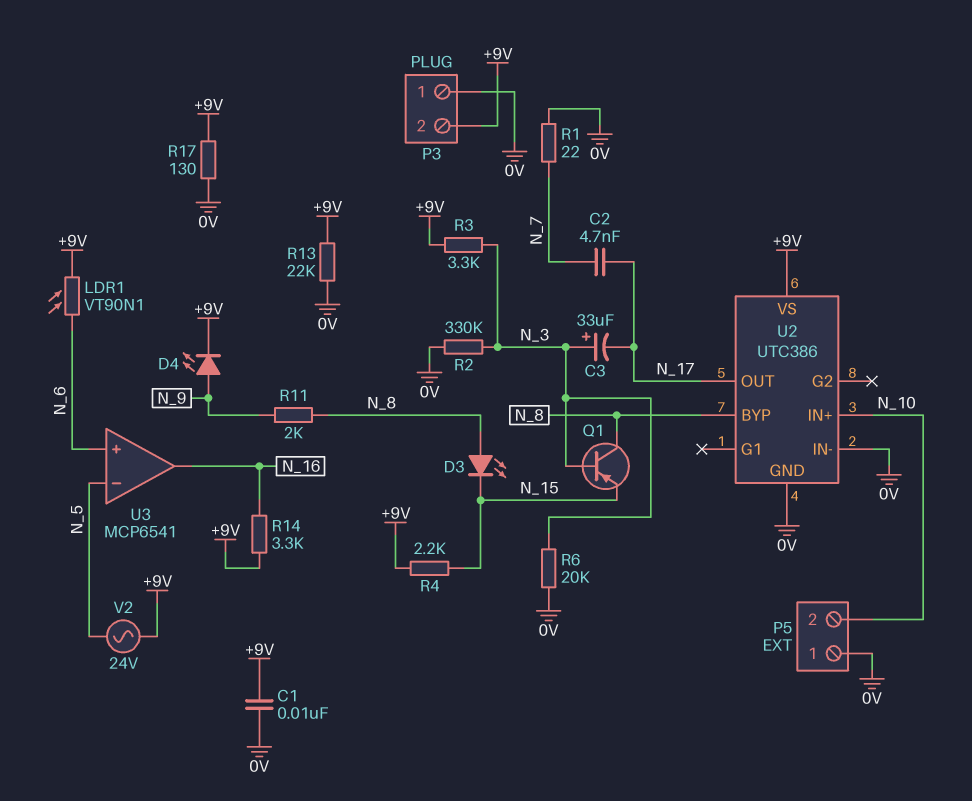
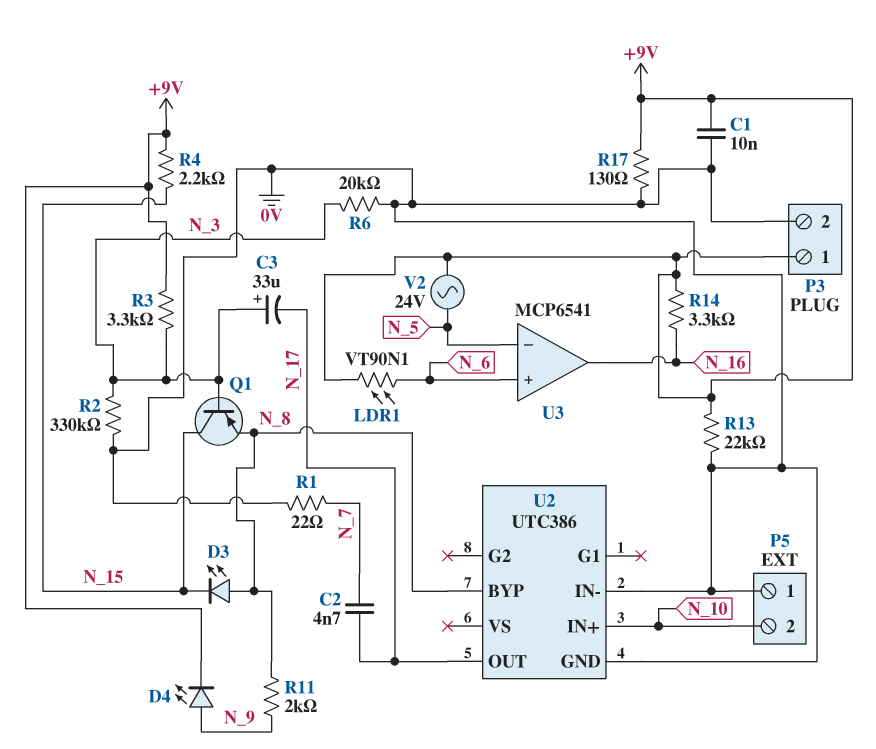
P3 pin 1: 0V -> +9V
P3 pin 2: +9V -> 0V
Q1: PNP (B N_3, C N_8, E N_15) -> PNP (B N_3, C N_15, E N_8)
U2 pin VS: +9V -> none

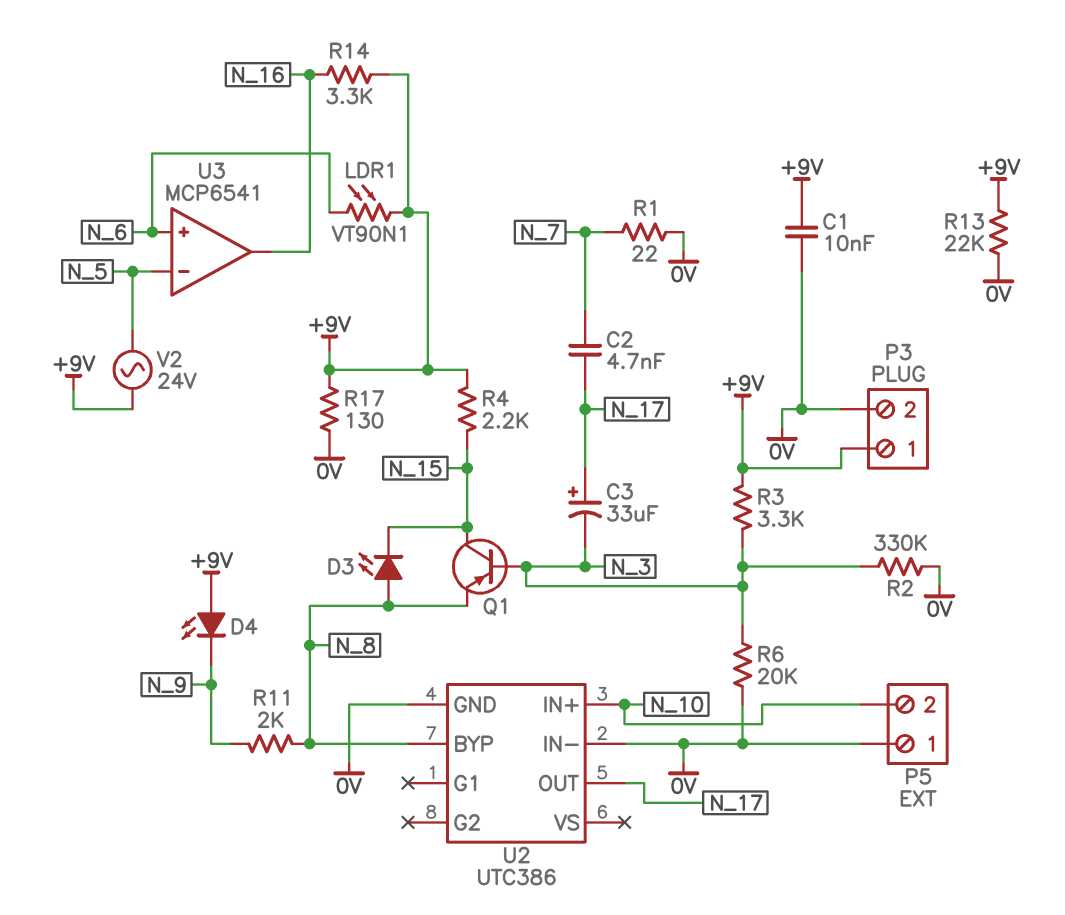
C3: 33uF (plus N_3, minus N_17) -> 33uF (plus N_17, minus N_3)
D4: LED (A N_9, K +9V) -> LED (A +9V, K N_9)

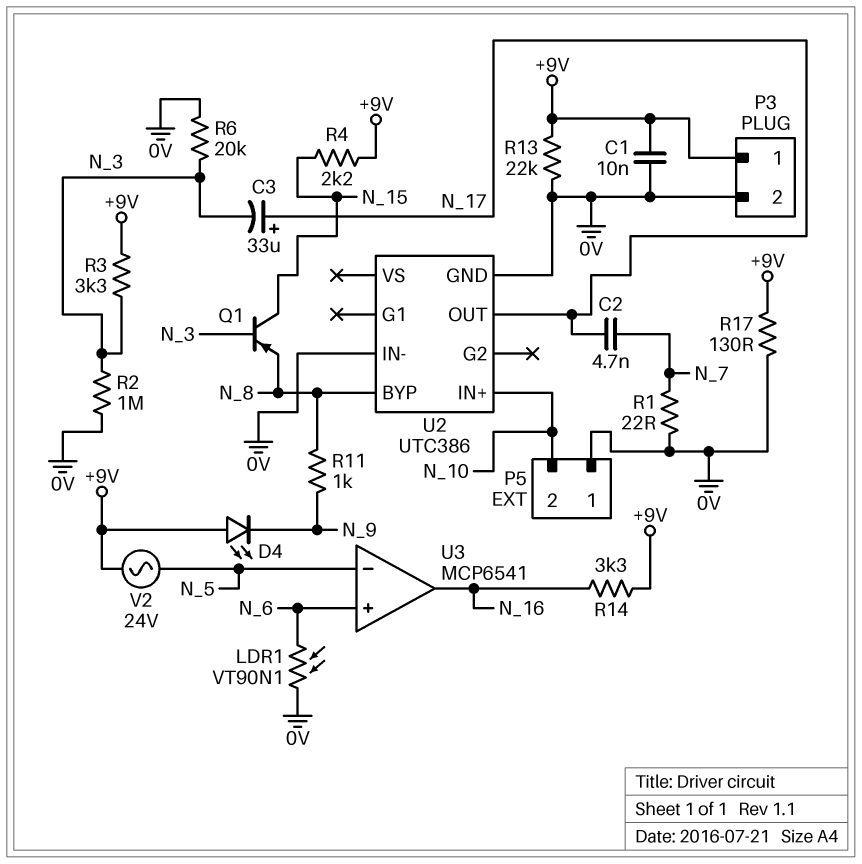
D3: LED (A N_8, K N_15) -> none
LDR1: VT90N1 (+9V, N_6) -> VT90N1 (0V, N_6)
R2: 330k (0V, N_3) -> 1M (0V, N_3)
R11: 2k (N_8, N_9) -> 1k (N_8, N_9)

________________

Without copying any picture, write out all of the material exactly as it reads.

P3 pin 1: 0V -> +9V
P3 pin 2: +9V -> 0V
Q1: PNP (B N_3, C N_8, E N_15) -> PNP (B N_3, C N_15, E N_8)
U2 pin VS: +9V -> none

C3: 33uF (plus N_3, minus N_17) -> 33uF (plus N_17, minus N_3)
D4: LED (A N_9, K +9V) -> LED (A +9V, K N_9)

D3: LED (A N_8, K N_15) -> none
LDR1: VT90N1 (+9V, N_6) -> VT90N1 (0V, N_6)
R2: 330k (0V, N_3) -> 1M (0V, N_3)
R11: 2k (N_8, N_9) -> 1k (N_8, N_9)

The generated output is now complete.